## Exercise
Tally the lines below that contain "orange" and reply with only the tally.

## Exercise inputs
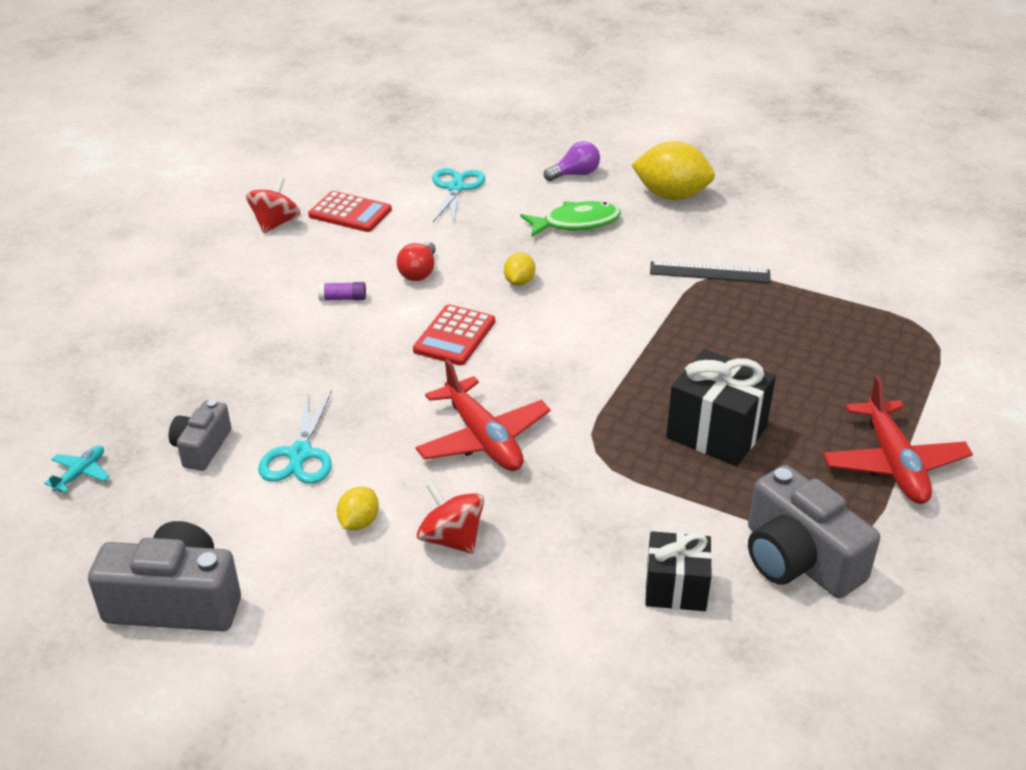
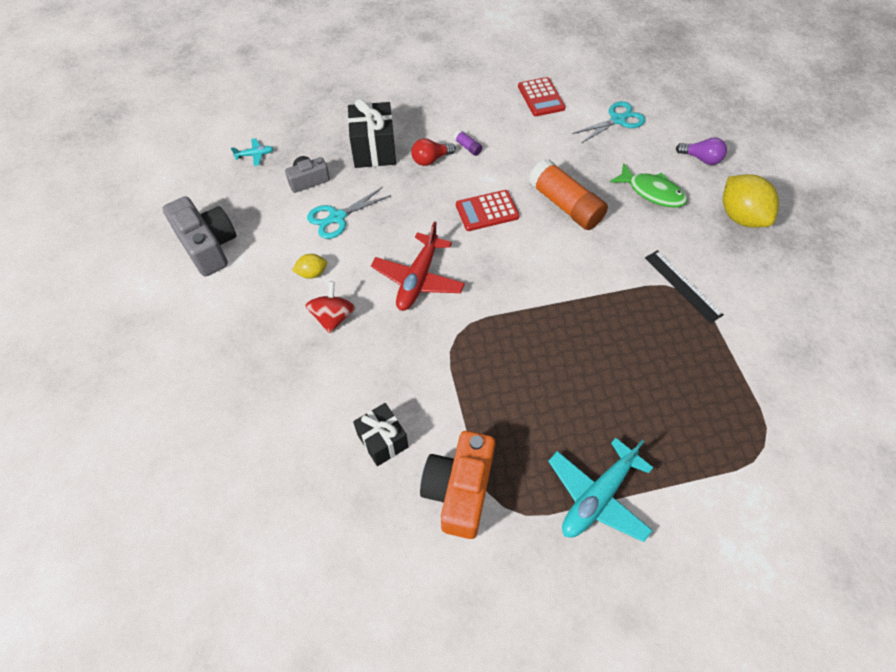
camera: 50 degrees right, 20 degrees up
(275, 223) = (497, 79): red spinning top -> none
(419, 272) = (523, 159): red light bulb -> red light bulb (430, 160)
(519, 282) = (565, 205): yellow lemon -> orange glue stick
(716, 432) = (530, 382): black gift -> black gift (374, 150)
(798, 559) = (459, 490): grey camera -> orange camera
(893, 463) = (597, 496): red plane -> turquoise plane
==
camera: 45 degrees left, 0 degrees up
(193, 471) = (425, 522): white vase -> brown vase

## Response for this exercise
2